Instructions to follow>
A word-for-word copy of the data is what's wanted, with no pictures.

---*---

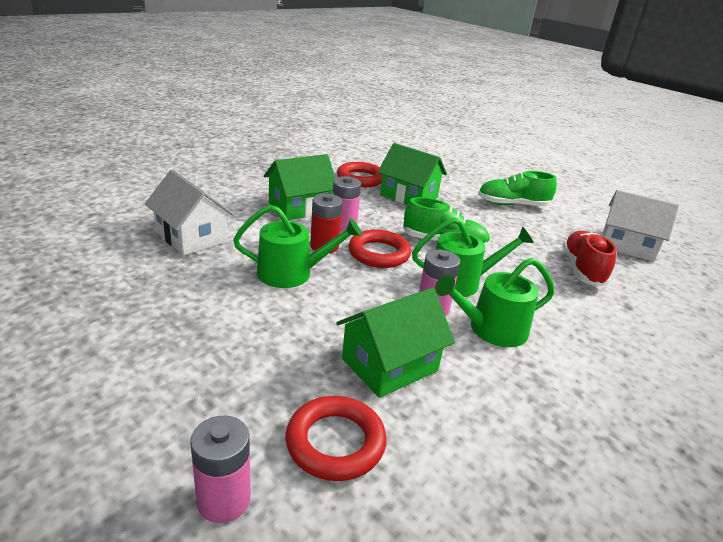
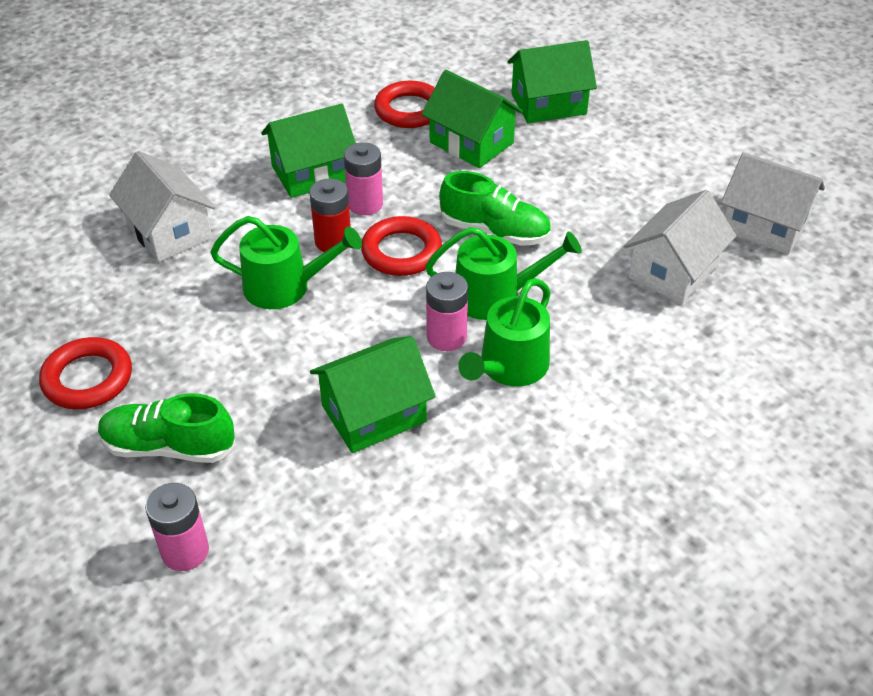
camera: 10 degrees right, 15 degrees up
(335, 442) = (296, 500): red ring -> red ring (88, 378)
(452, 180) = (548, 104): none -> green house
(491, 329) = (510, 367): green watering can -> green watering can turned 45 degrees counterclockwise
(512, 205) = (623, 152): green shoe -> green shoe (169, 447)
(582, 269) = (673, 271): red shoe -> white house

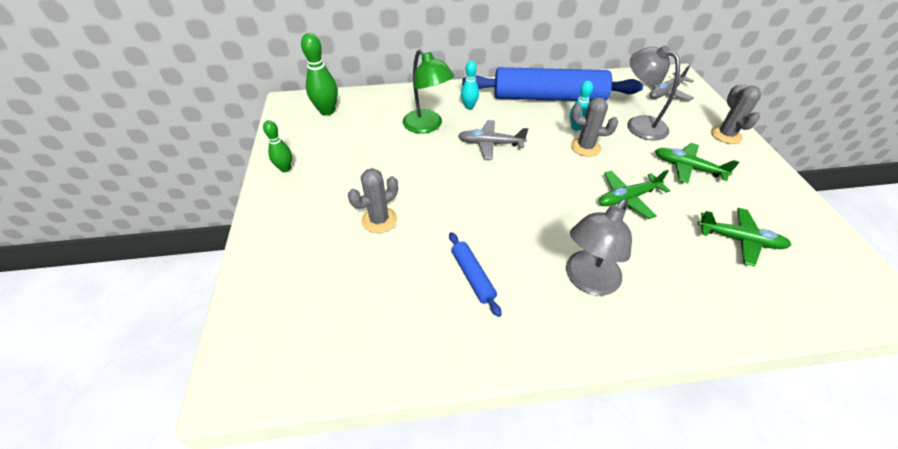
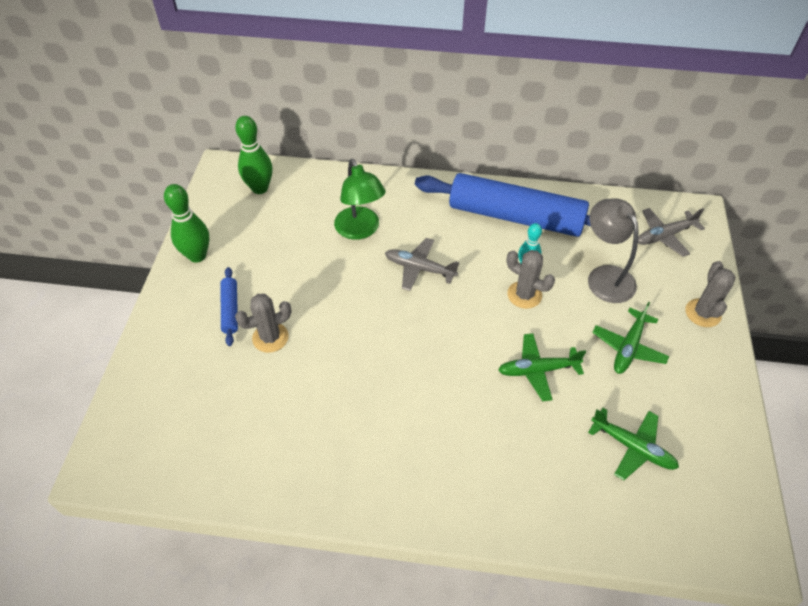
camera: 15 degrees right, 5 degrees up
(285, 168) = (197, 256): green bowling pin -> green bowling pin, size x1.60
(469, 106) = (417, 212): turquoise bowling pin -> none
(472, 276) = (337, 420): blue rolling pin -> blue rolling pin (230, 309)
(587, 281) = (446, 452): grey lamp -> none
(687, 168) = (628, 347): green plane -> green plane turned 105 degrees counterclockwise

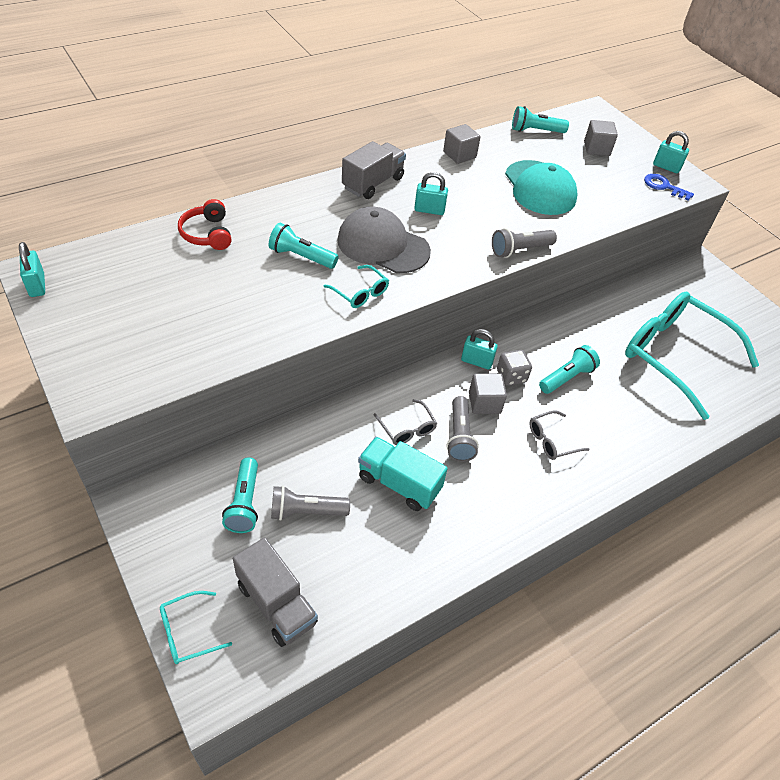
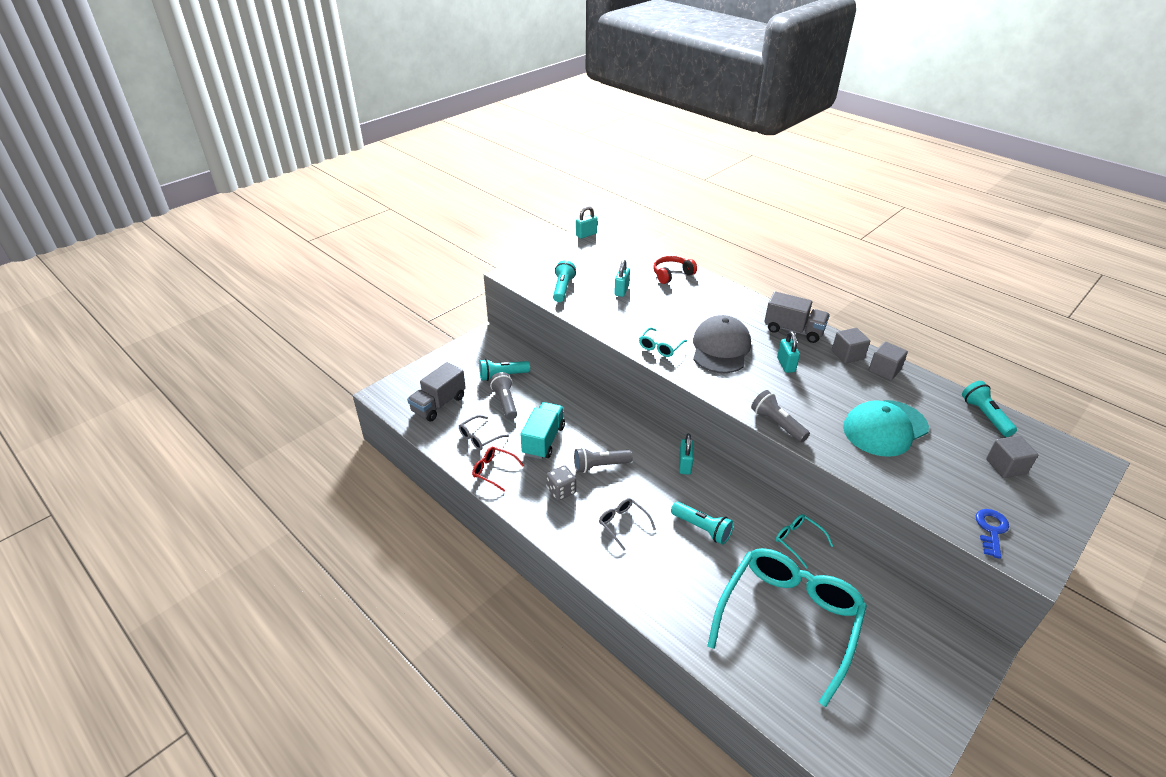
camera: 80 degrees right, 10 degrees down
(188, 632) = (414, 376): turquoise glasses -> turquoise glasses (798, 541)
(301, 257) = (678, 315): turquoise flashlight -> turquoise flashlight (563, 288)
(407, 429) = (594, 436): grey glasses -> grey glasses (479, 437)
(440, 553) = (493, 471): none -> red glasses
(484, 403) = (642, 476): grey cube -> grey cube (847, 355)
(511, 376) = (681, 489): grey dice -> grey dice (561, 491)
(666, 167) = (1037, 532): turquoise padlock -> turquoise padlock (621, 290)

---*---

Completed task>
camera: 10 degrees right, 15 degrees up
(335, 442) = (296, 500): red ring -> red ring (88, 378)
(452, 180) = (548, 104): none -> green house
(491, 329) = (510, 367): green watering can -> green watering can turned 45 degrees counterclockwise
(512, 205) = (623, 152): green shoe -> green shoe (169, 447)
(582, 269) = (673, 271): red shoe -> white house

camera: 15 degrees right, 5 degrees up
(285, 168) = (197, 256): green bowling pin -> green bowling pin, size x1.60
(469, 106) = (417, 212): turquoise bowling pin -> none
(472, 276) = (337, 420): blue rolling pin -> blue rolling pin (230, 309)
(587, 281) = (446, 452): grey lamp -> none
(687, 168) = (628, 347): green plane -> green plane turned 105 degrees counterclockwise

camera: 80 degrees right, 10 degrees down
(188, 632) = (414, 376): turquoise glasses -> turquoise glasses (798, 541)
(301, 257) = (678, 315): turquoise flashlight -> turquoise flashlight (563, 288)
(407, 429) = (594, 436): grey glasses -> grey glasses (479, 437)
(440, 553) = (493, 471): none -> red glasses
(484, 403) = (642, 476): grey cube -> grey cube (847, 355)
(511, 376) = (681, 489): grey dice -> grey dice (561, 491)
(666, 167) = (1037, 532): turquoise padlock -> turquoise padlock (621, 290)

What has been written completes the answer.